Dataset content -
↓

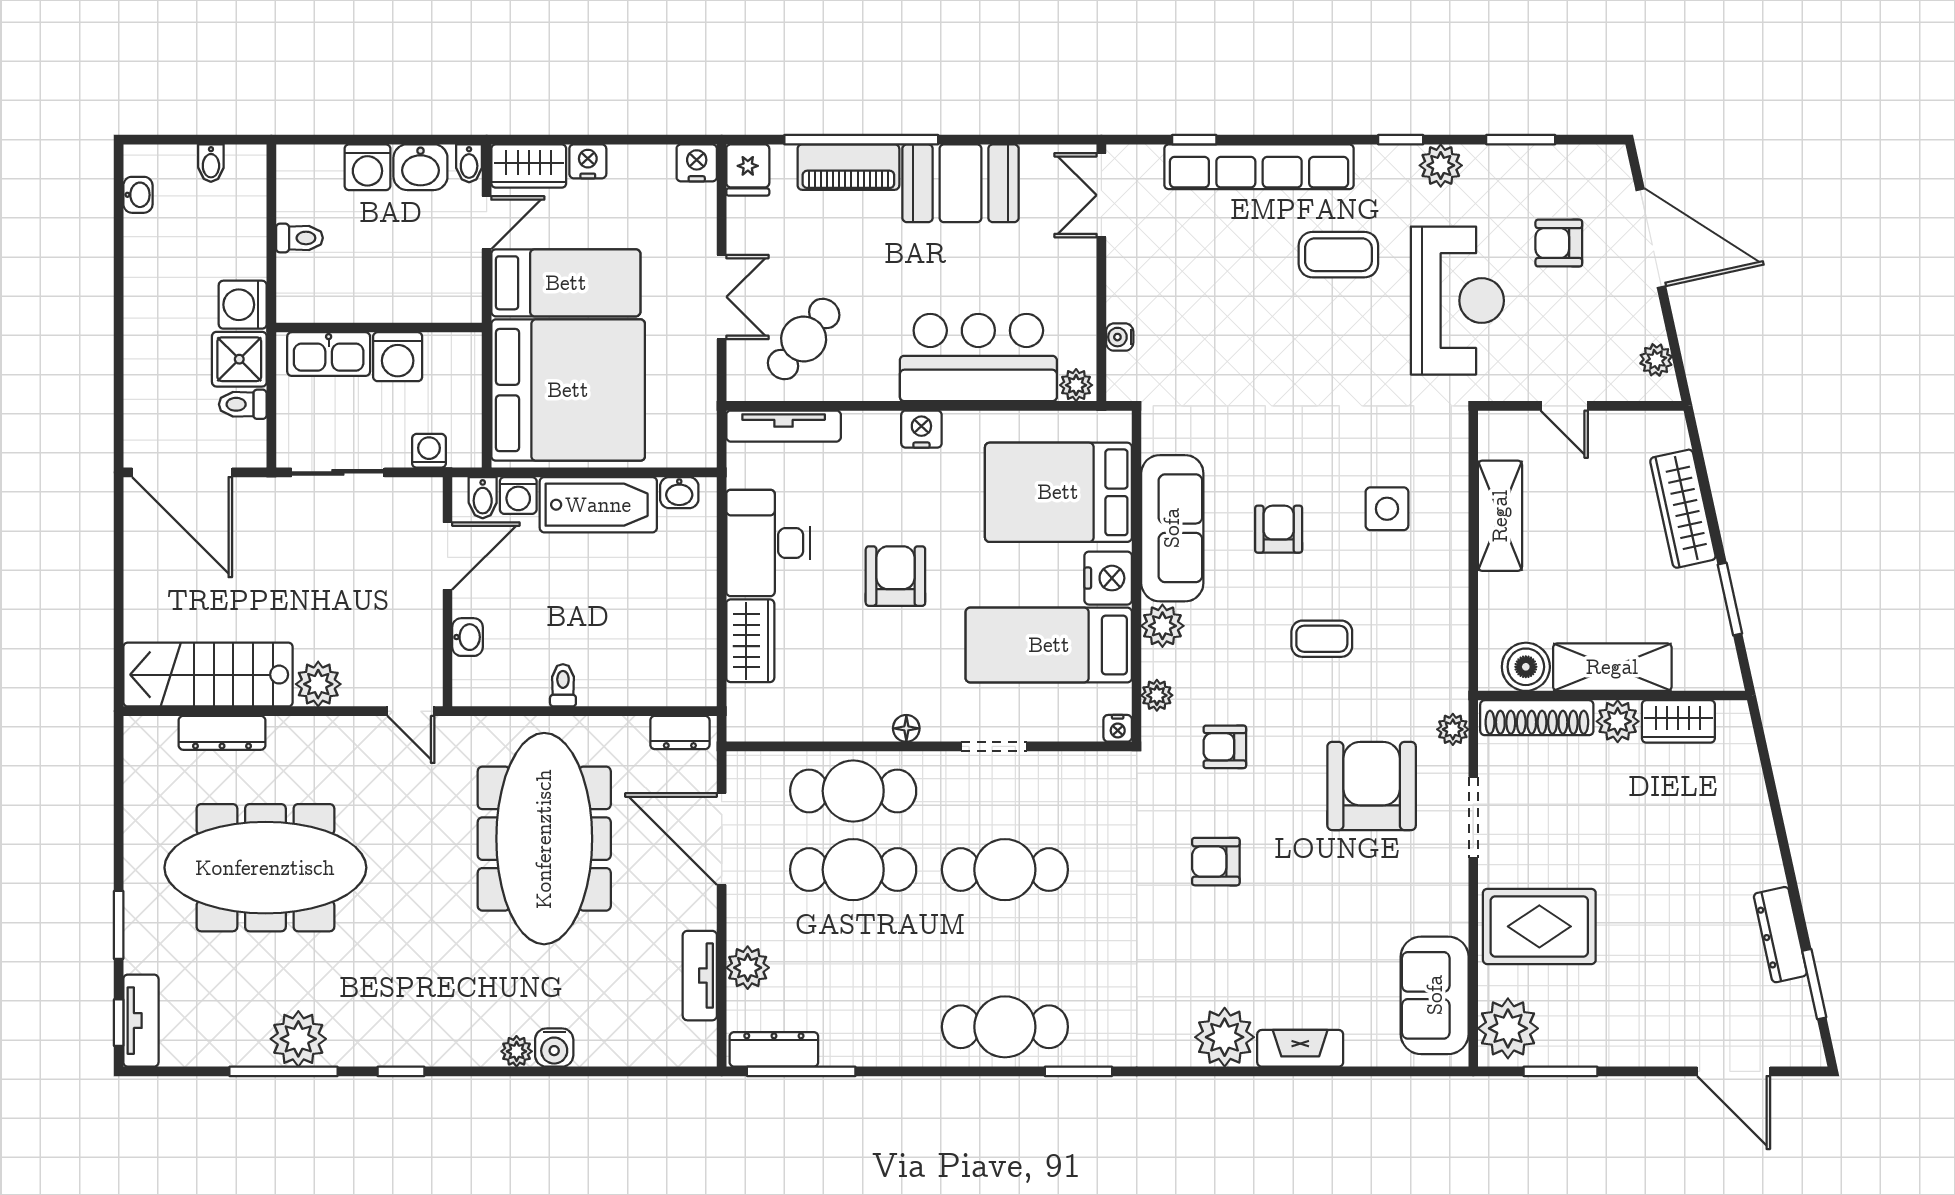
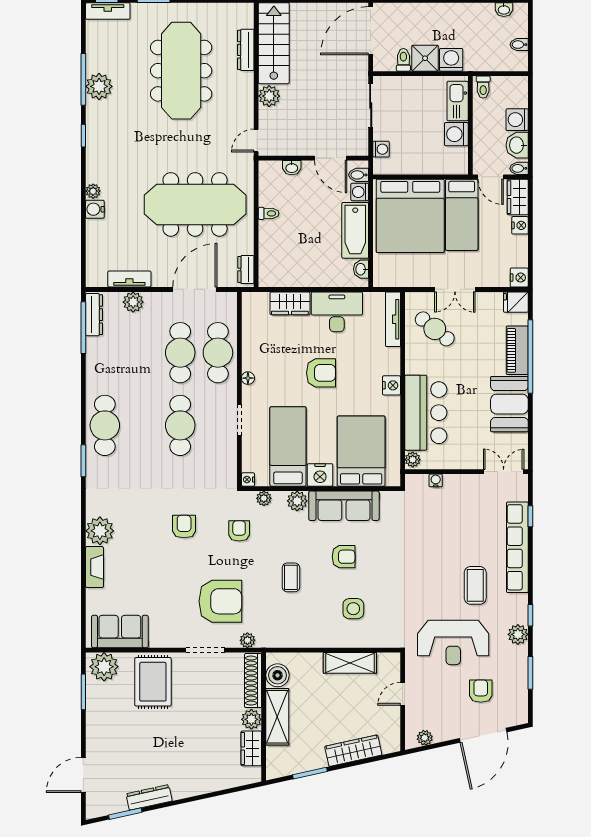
wall: (379, 328) -> (470, 125), moved
kitchen sink: (329, 354) -> (458, 101), moved
washing machine: (398, 357) -> (456, 134), moved

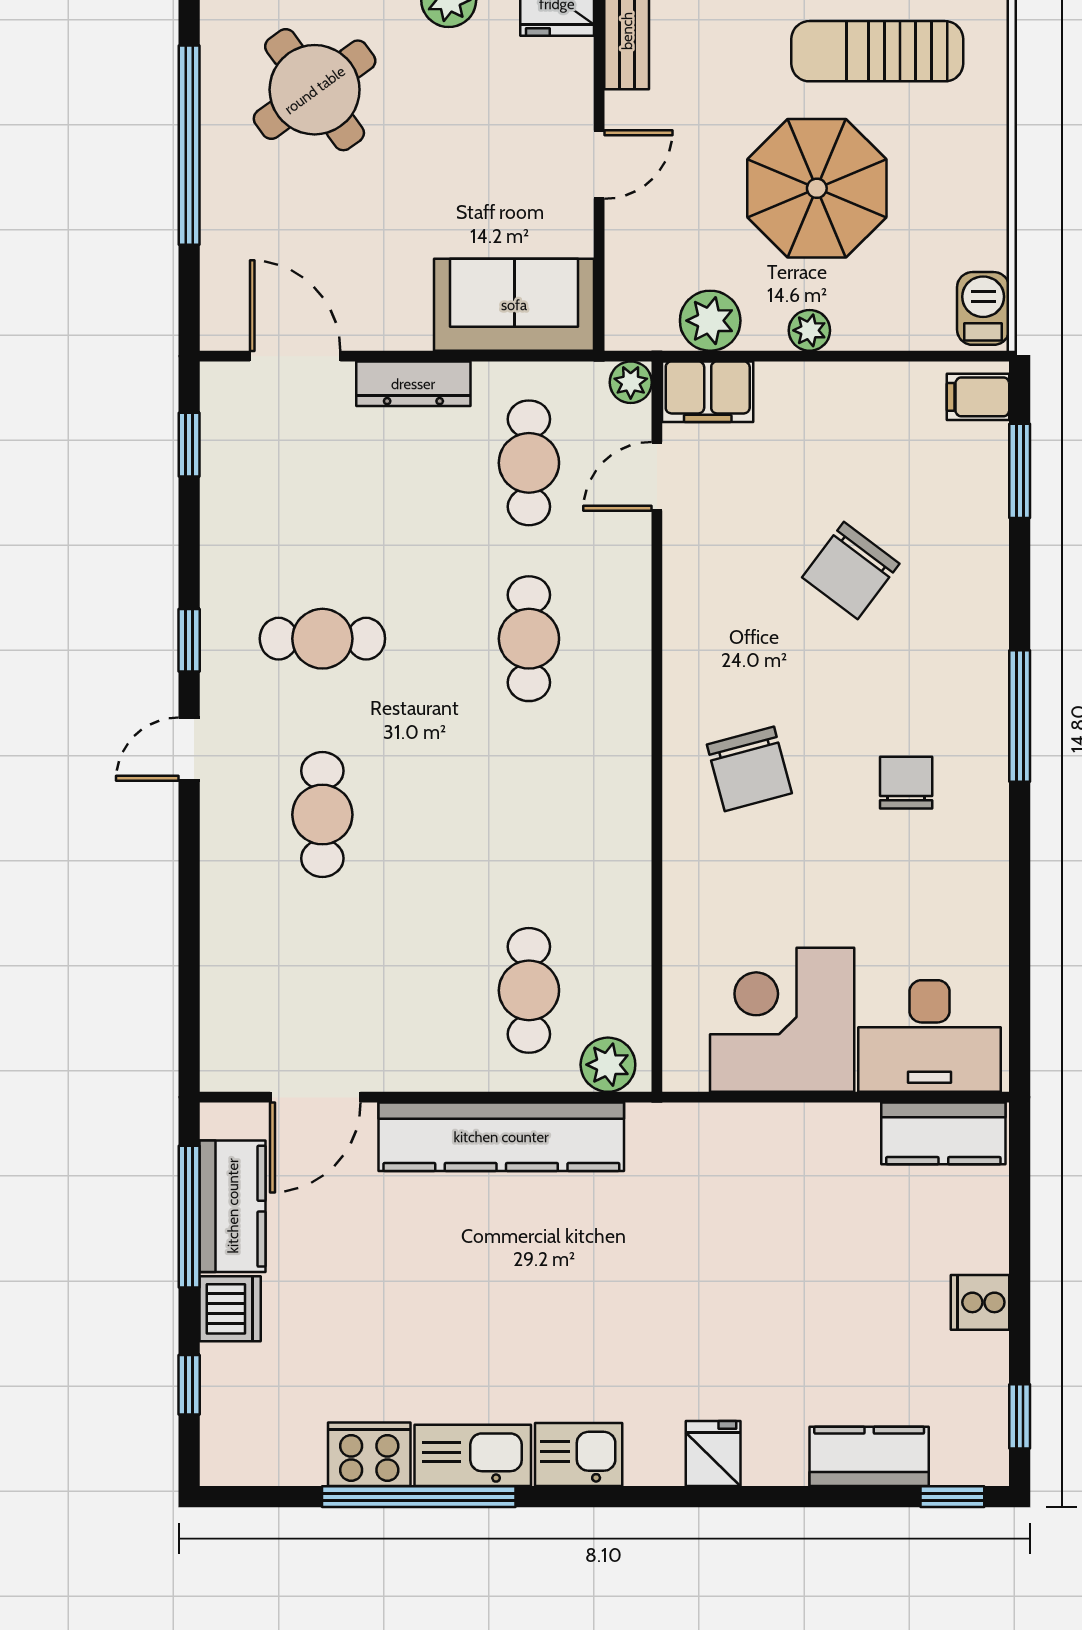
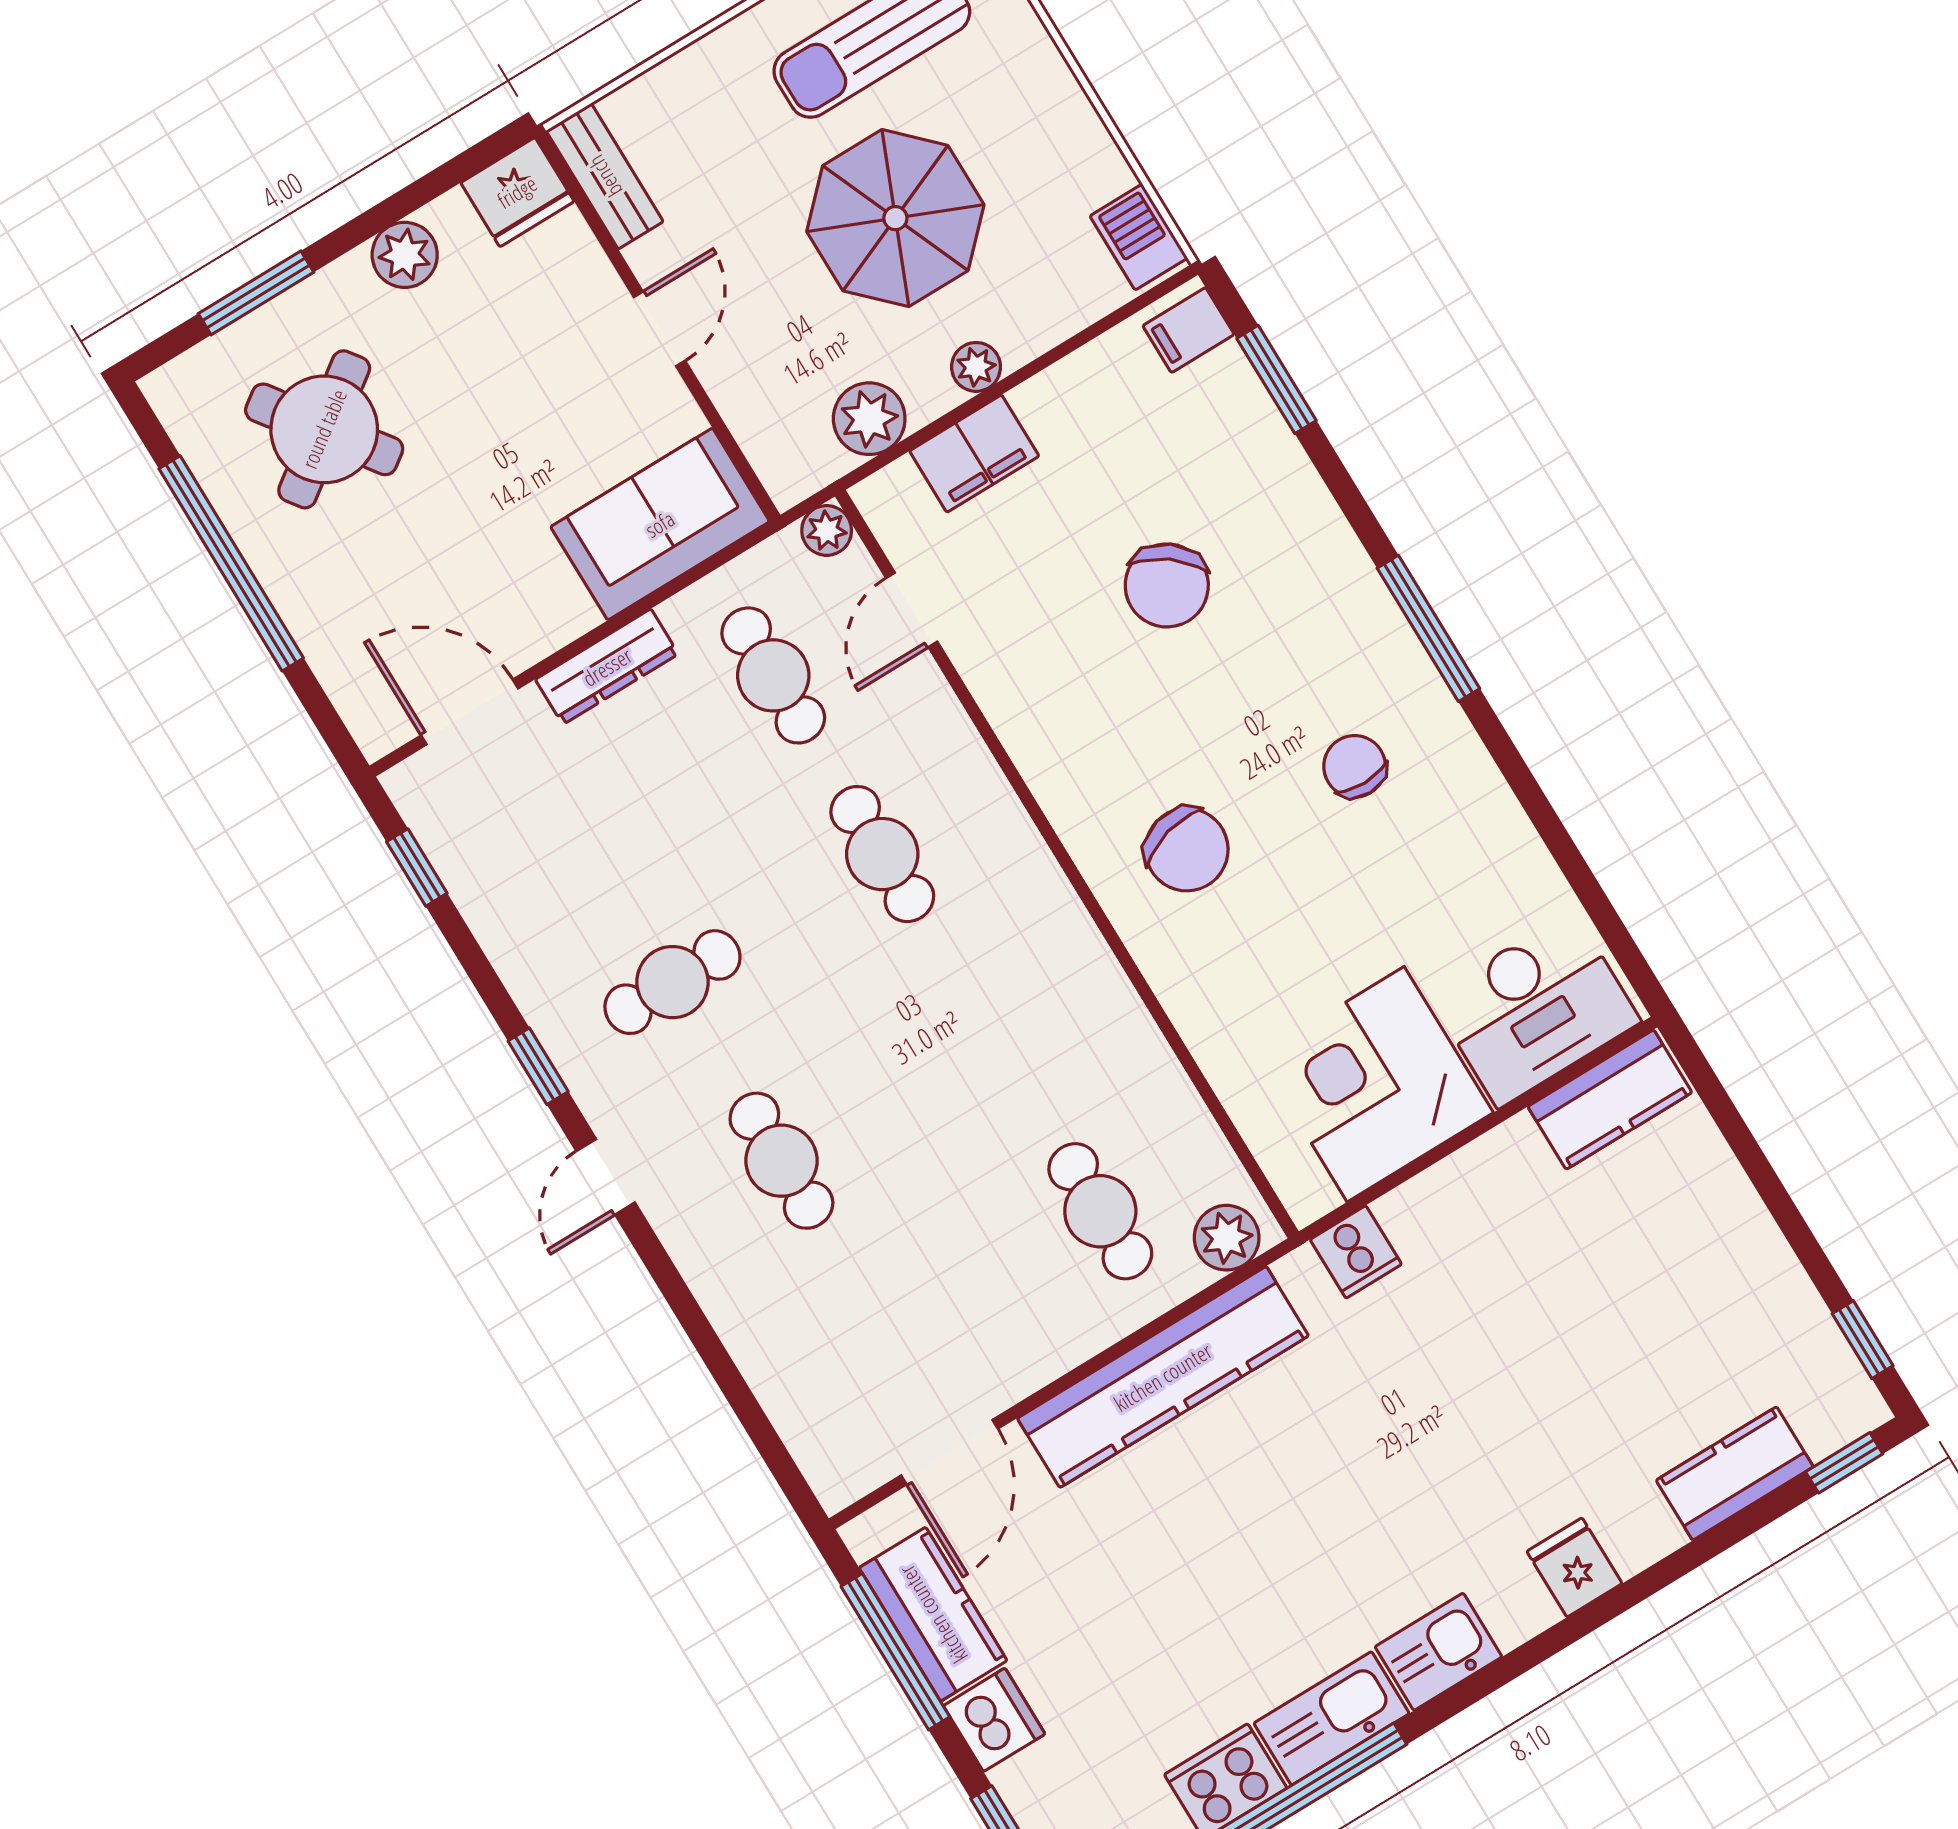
filing cabinet: (708, 392) -> (974, 454), moved
cooker: (980, 1302) -> (1356, 1252), moved, turned -90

↑

Problem requirements - The preceding listing must be repeated exactly, with all images dropped.

Exercise output -
wall: (379, 328) -> (470, 125), moved
kitchen sink: (329, 354) -> (458, 101), moved
washing machine: (398, 357) -> (456, 134), moved

filing cabinet: (708, 392) -> (974, 454), moved
cooker: (980, 1302) -> (1356, 1252), moved, turned -90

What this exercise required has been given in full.